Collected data
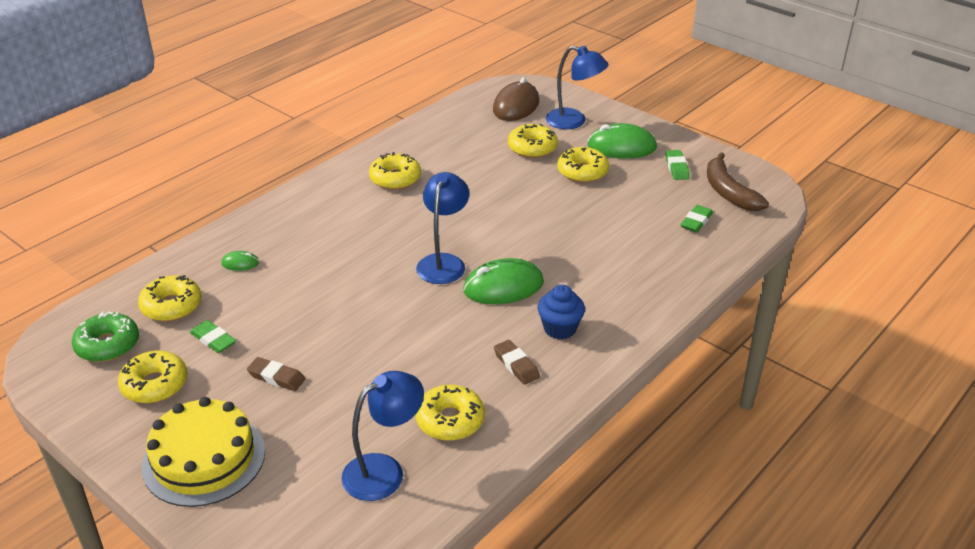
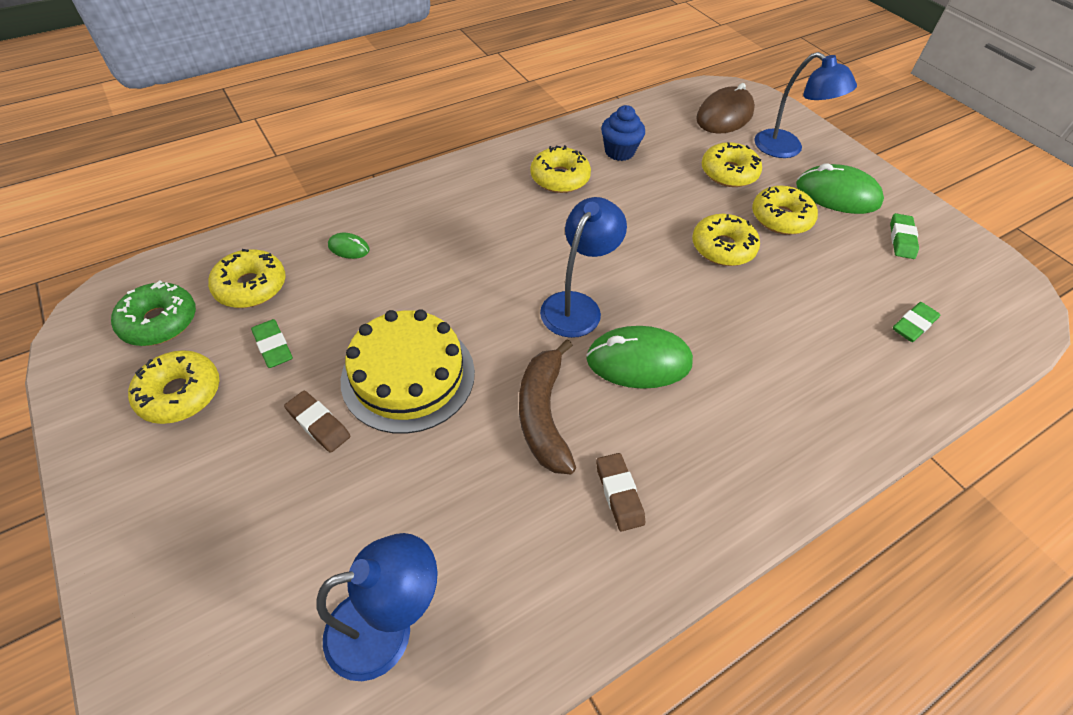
camera: 15 degrees right, 15 degrees up
(204, 458) = (179, 528): yellow cake -> yellow cake (408, 375)
(450, 420) = (503, 563): yellow donut -> yellow donut (722, 248)
(560, 329) = (693, 448): blue cupcake -> blue cupcake (619, 152)
(728, 192) = (965, 290): brown banana -> brown banana (543, 414)

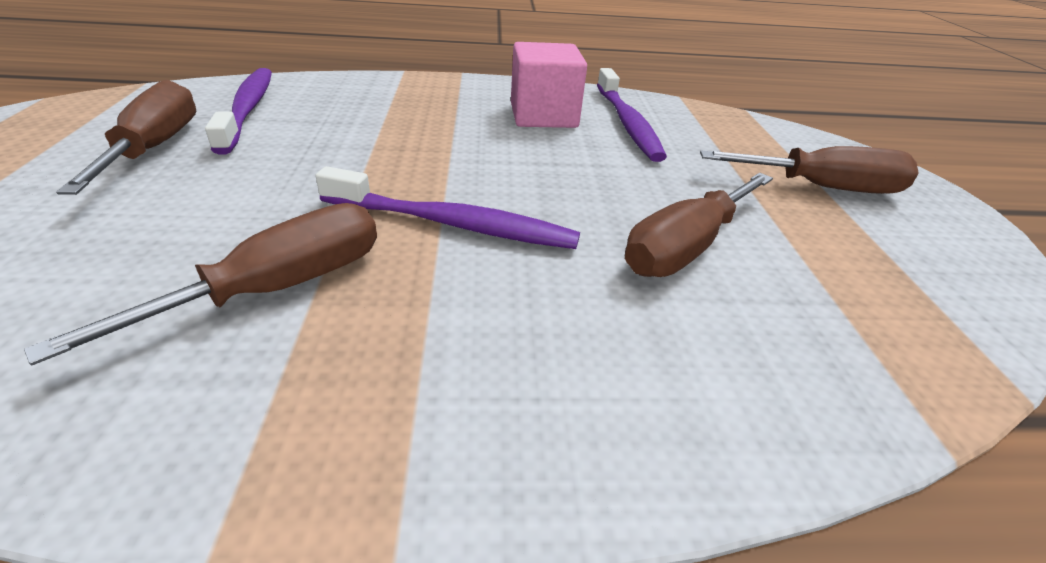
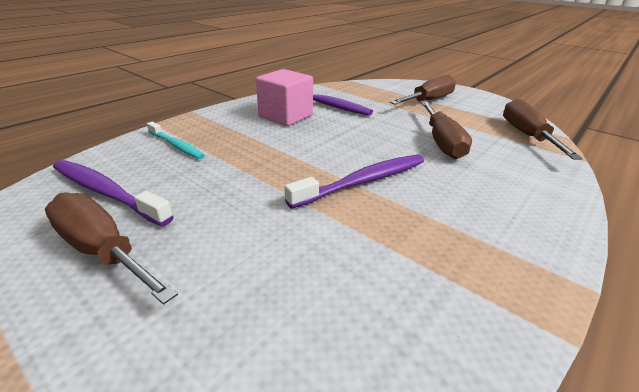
camera: 45 degrees left, 5 degrees down
(277, 288) = (369, 255): brown screwdriver -> brown screwdriver (526, 135)
(375, 97) = (176, 145): none -> turquoise toothbrush

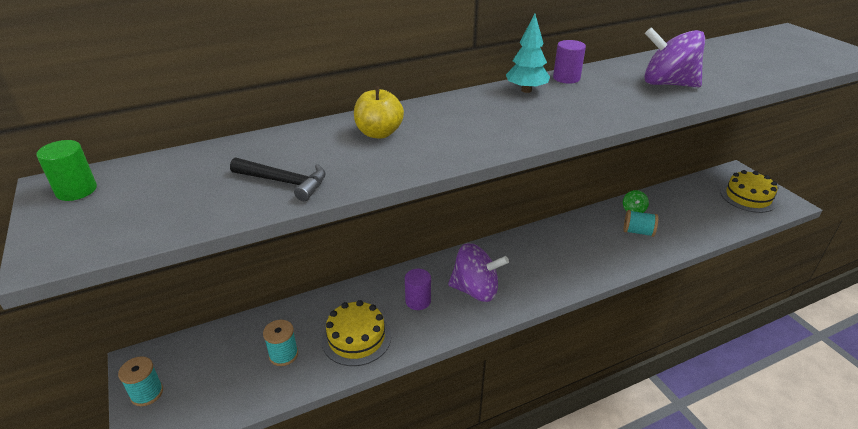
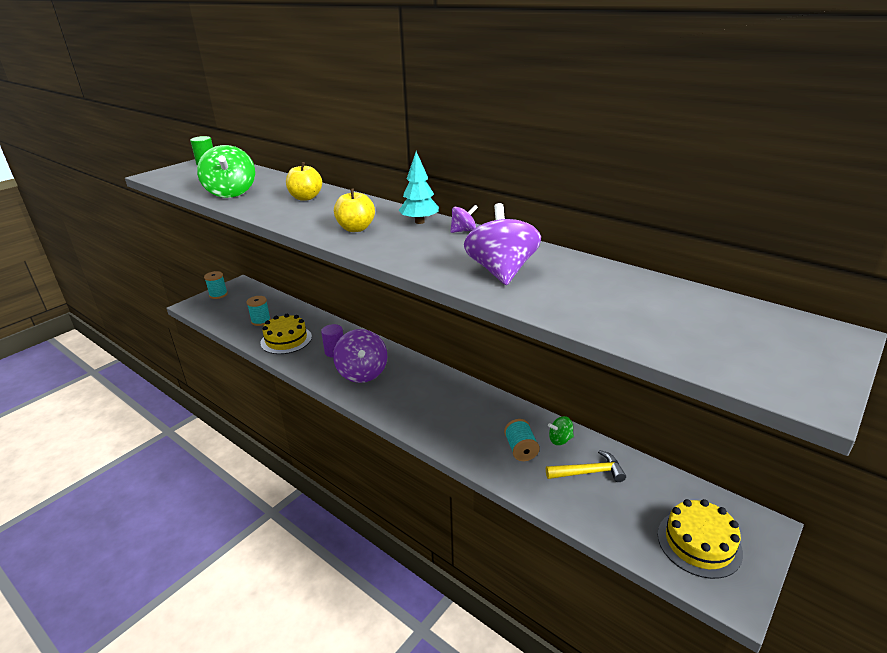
camera: 65 degrees right, 5 degrees down
(284, 182) = (231, 193): black hammer -> green spinning top
(518, 121) = (356, 228): none -> yellow apple
(566, 78) = (463, 231): purple cylinder -> purple spinning top
(673, 211) = (588, 472): none -> yellow hammer

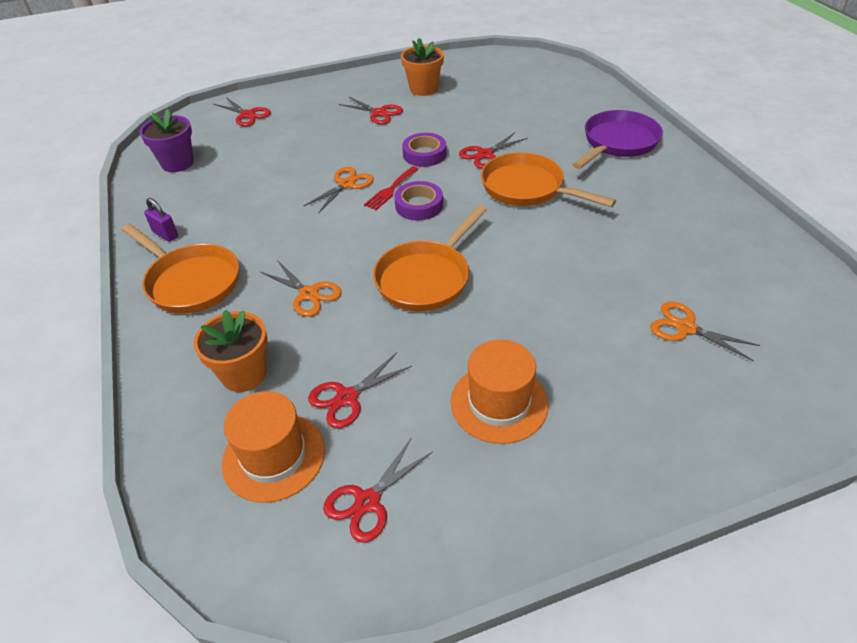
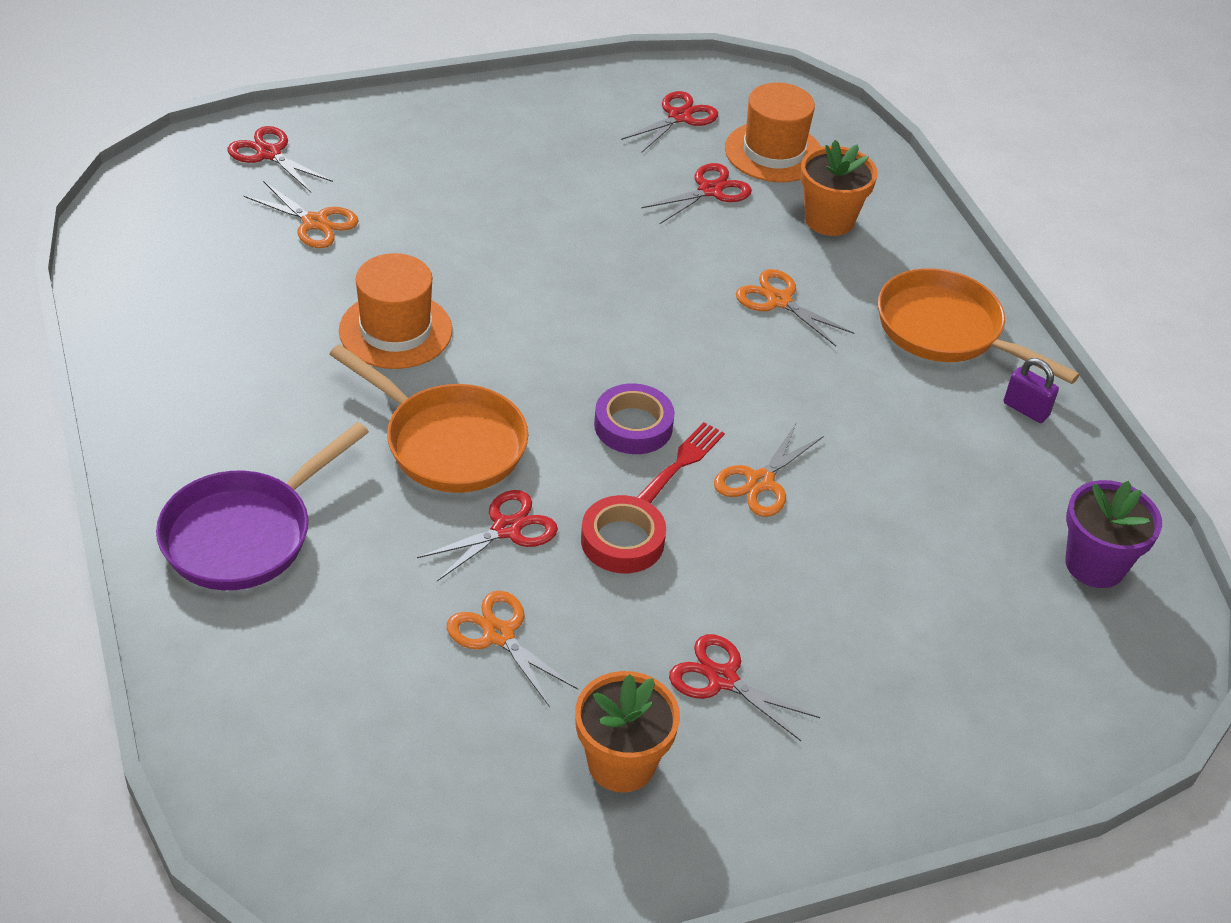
camera: 175 degrees right, 0 degrees up
(247, 115) = (1020, 704): red scissors -> red scissors (269, 154)
(424, 154) = (622, 541): purple tape -> red tape
(426, 278) = (623, 307): orange pan -> none
(481, 119) = (499, 635): none -> orange scissors
(499, 403) = (550, 173): orange hat -> orange hat (395, 330)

## BRIEF
All of the records must come back exactly as they stand, minus every picture.

## ANSWER BOX
camera: 15 degrees right, 15 degrees up
(204, 458) = (179, 528): yellow cake -> yellow cake (408, 375)
(450, 420) = (503, 563): yellow donut -> yellow donut (722, 248)
(560, 329) = (693, 448): blue cupcake -> blue cupcake (619, 152)
(728, 192) = (965, 290): brown banana -> brown banana (543, 414)

camera: 45 degrees left, 5 degrees down
(277, 288) = (369, 255): brown screwdriver -> brown screwdriver (526, 135)
(375, 97) = (176, 145): none -> turquoise toothbrush

camera: 65 degrees right, 5 degrees down
(284, 182) = (231, 193): black hammer -> green spinning top
(518, 121) = (356, 228): none -> yellow apple
(566, 78) = (463, 231): purple cylinder -> purple spinning top
(673, 211) = (588, 472): none -> yellow hammer

camera: 175 degrees right, 0 degrees up
(247, 115) = (1020, 704): red scissors -> red scissors (269, 154)
(424, 154) = (622, 541): purple tape -> red tape
(426, 278) = (623, 307): orange pan -> none
(481, 119) = (499, 635): none -> orange scissors
(499, 403) = (550, 173): orange hat -> orange hat (395, 330)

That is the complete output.